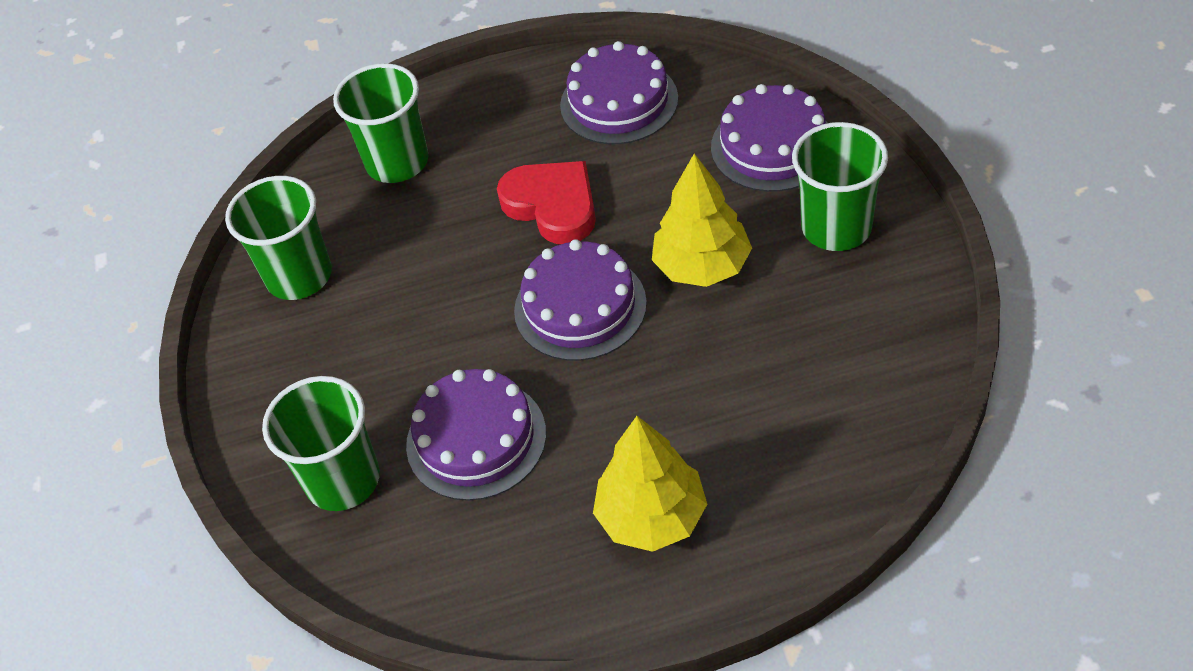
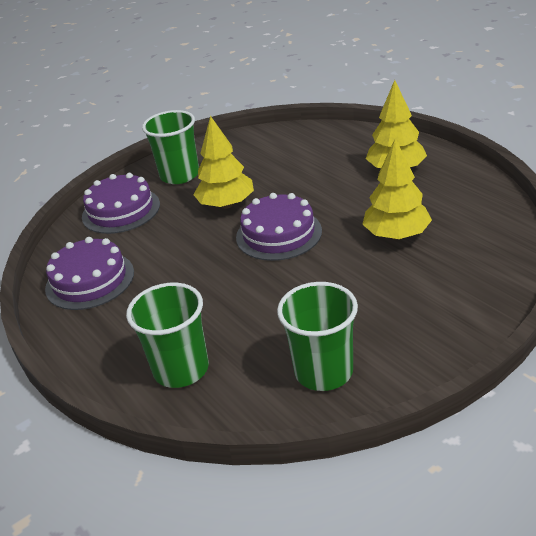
camera: 115 degrees left, 15 degrees down
(343, 480) = (466, 271): green cup -> none
(476, 439) = (396, 235): purple cake -> yellow tree
(552, 205) = (199, 274): red heart -> none

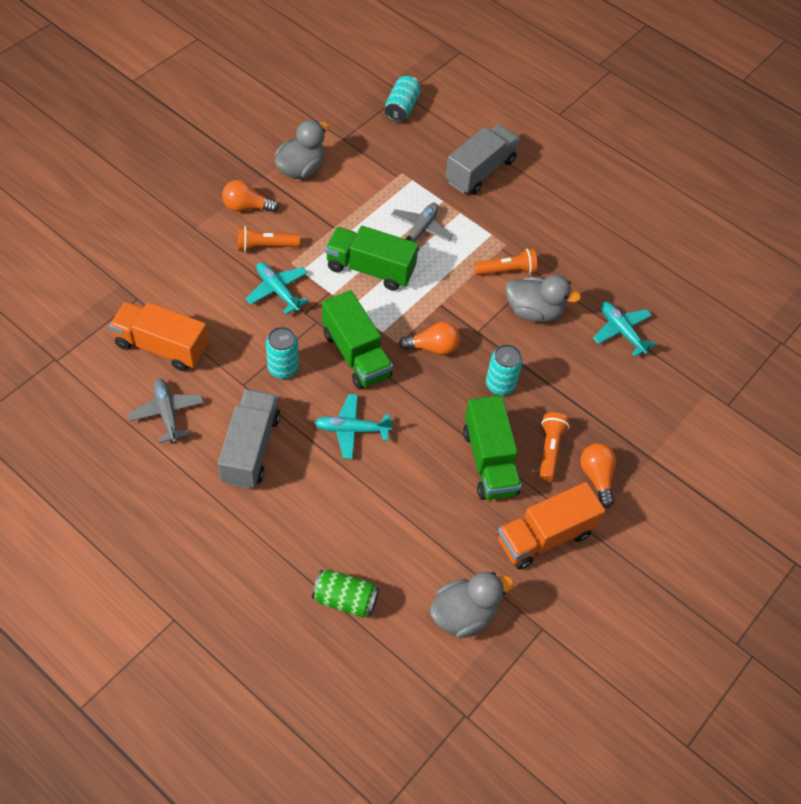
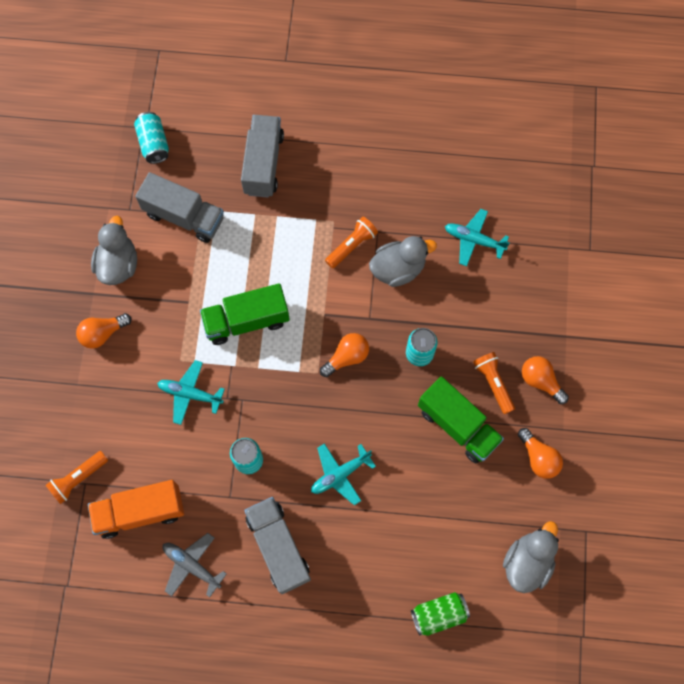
camera: 30 degrees left, 15 degrees up
(265, 246) = (148, 360): orange flashlight -> orange flashlight (78, 478)
(356, 354) = (294, 407): green truck -> none
(382, 169) = (184, 216): none -> grey truck
(420, 230) = (258, 255): grey plane -> none
(544, 536) = (538, 458): orange truck -> orange light bulb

Goal of the exercise:
Your copy should hold exactly the lines from the one that contains "(552, 205) = (199, 274): red heart -> none" through the final line of the data, both ends included, and no pictures.

Result below:
(552, 205) = (199, 274): red heart -> none

camera: 30 degrees left, 15 degrees up
(265, 246) = (148, 360): orange flashlight -> orange flashlight (78, 478)
(356, 354) = (294, 407): green truck -> none
(382, 169) = (184, 216): none -> grey truck
(420, 230) = (258, 255): grey plane -> none
(544, 536) = (538, 458): orange truck -> orange light bulb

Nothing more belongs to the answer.